▸ **Data block**
= = = = = = =

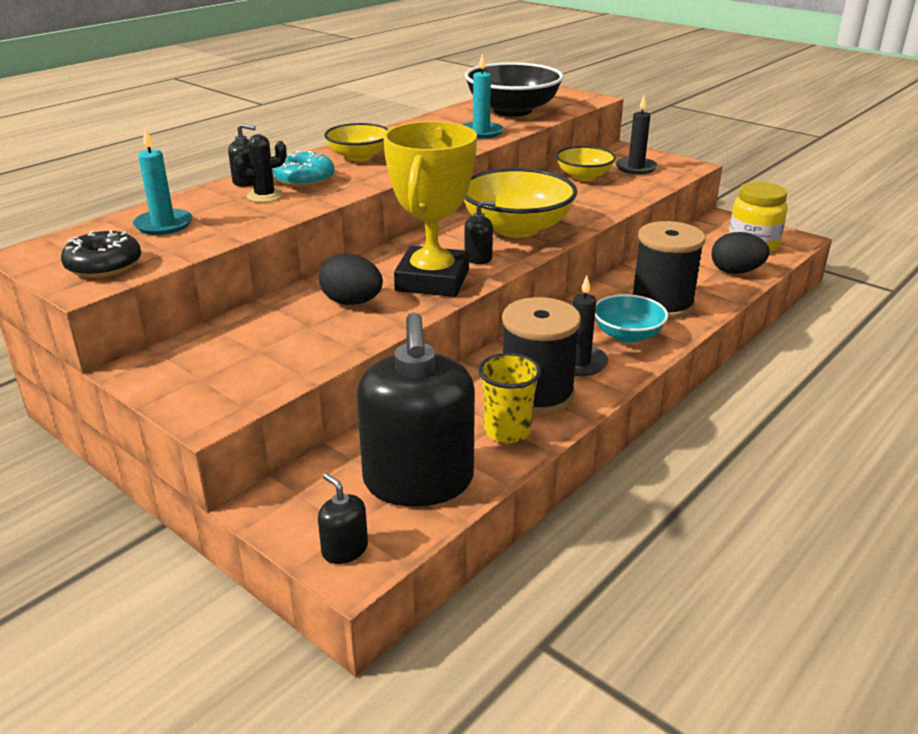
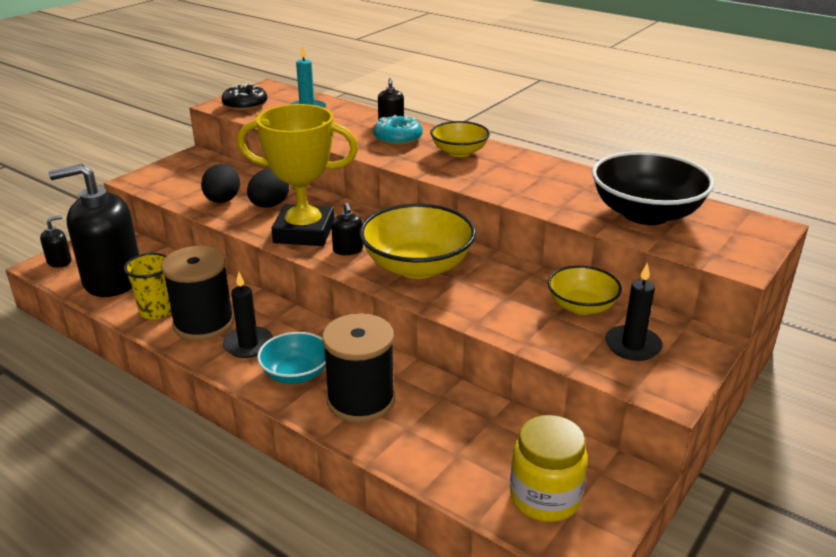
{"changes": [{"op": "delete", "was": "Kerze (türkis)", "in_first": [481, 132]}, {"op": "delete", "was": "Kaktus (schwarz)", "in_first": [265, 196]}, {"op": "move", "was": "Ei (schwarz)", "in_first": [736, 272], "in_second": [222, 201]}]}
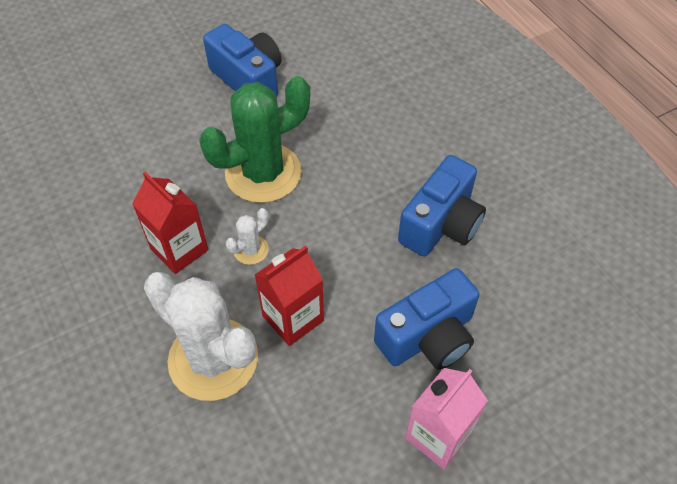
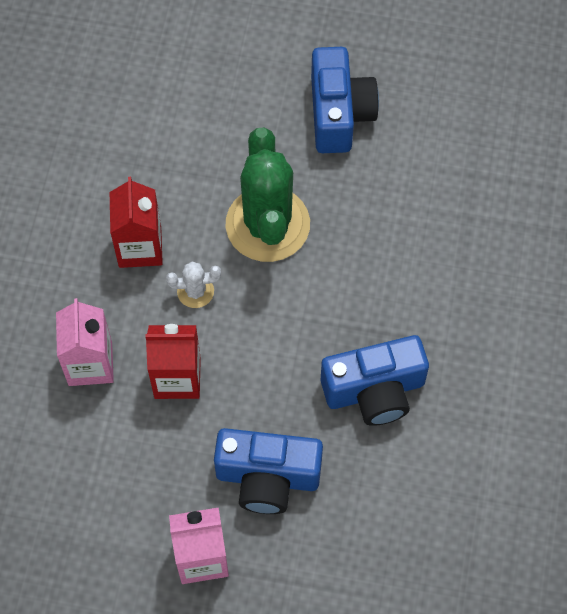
{"changes": [{"op": "rotate", "was": "Kaktus (grün)", "in_first": [263, 173], "in_second": [267, 224], "clockwise": 75}, {"op": "replace", "was": "Kaktus (weiß)", "now": "Getränkekarton (rosa)", "in_first": [213, 359], "in_second": [90, 363]}]}
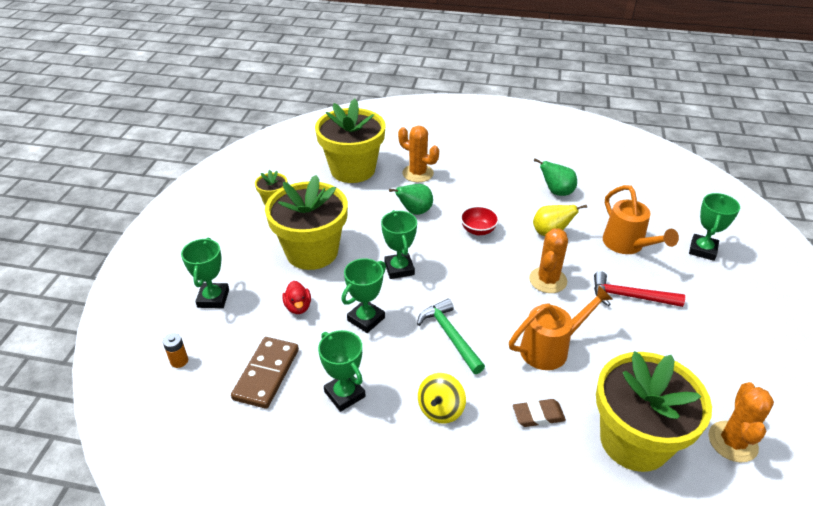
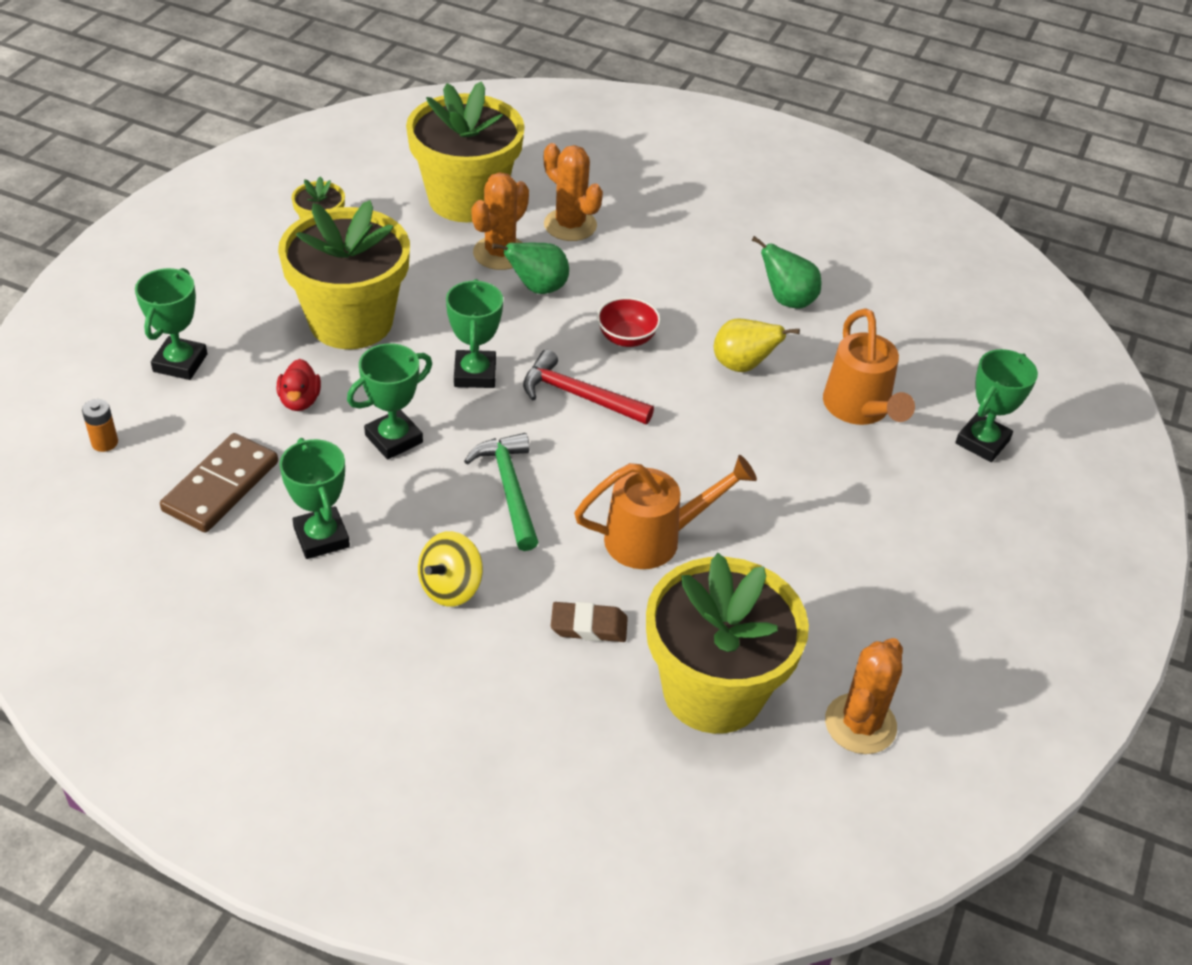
{"changes": [{"op": "move", "was": "Kaktus (orange)", "in_first": [548, 280], "in_second": [500, 253]}, {"op": "move", "was": "Hammer (rot)", "in_first": [629, 296], "in_second": [579, 395]}]}
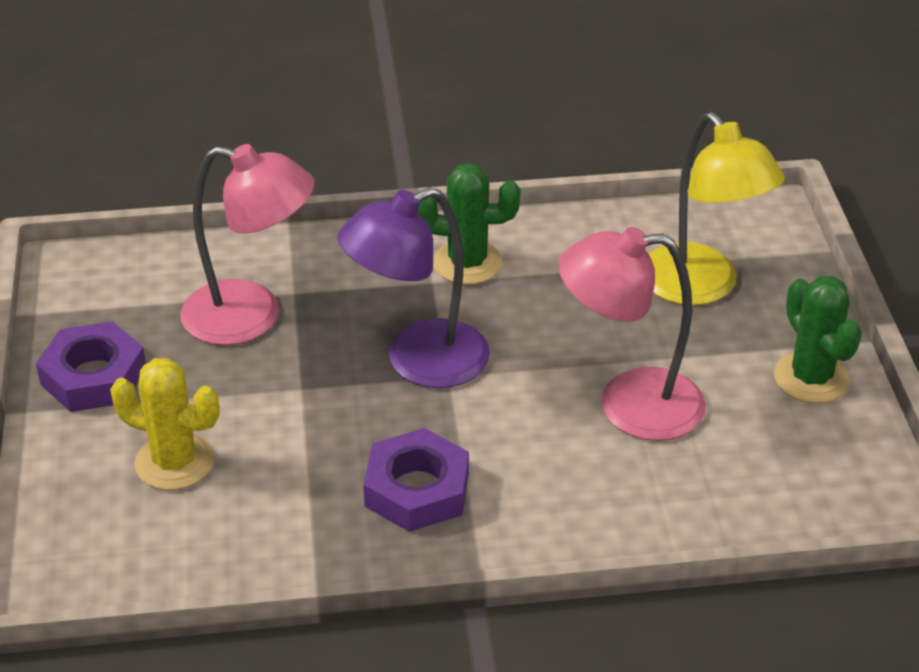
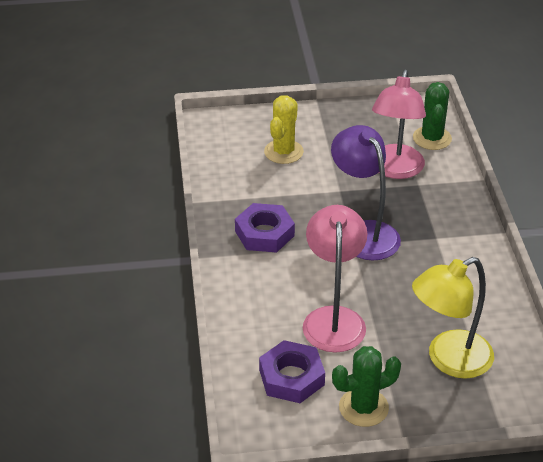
{"changes": [{"op": "move", "was": "Kaktus (grün)", "in_first": [467, 263], "in_second": [432, 138]}, {"op": "move", "was": "Sechskantmutter (lila)", "in_first": [94, 376], "in_second": [291, 377]}]}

= = = = = = =

▸ **Brief**
Could you give all of the data again exactly as written, omitting any pictures?

▸ **Result for this exercise**
{"changes": [{"op": "delete", "was": "Kerze (türkis)", "in_first": [481, 132]}, {"op": "delete", "was": "Kaktus (schwarz)", "in_first": [265, 196]}, {"op": "move", "was": "Ei (schwarz)", "in_first": [736, 272], "in_second": [222, 201]}]}
{"changes": [{"op": "rotate", "was": "Kaktus (grün)", "in_first": [263, 173], "in_second": [267, 224], "clockwise": 75}, {"op": "replace", "was": "Kaktus (weiß)", "now": "Getränkekarton (rosa)", "in_first": [213, 359], "in_second": [90, 363]}]}
{"changes": [{"op": "move", "was": "Kaktus (orange)", "in_first": [548, 280], "in_second": [500, 253]}, {"op": "move", "was": "Hammer (rot)", "in_first": [629, 296], "in_second": [579, 395]}]}
{"changes": [{"op": "move", "was": "Kaktus (grün)", "in_first": [467, 263], "in_second": [432, 138]}, {"op": "move", "was": "Sechskantmutter (lila)", "in_first": [94, 376], "in_second": [291, 377]}]}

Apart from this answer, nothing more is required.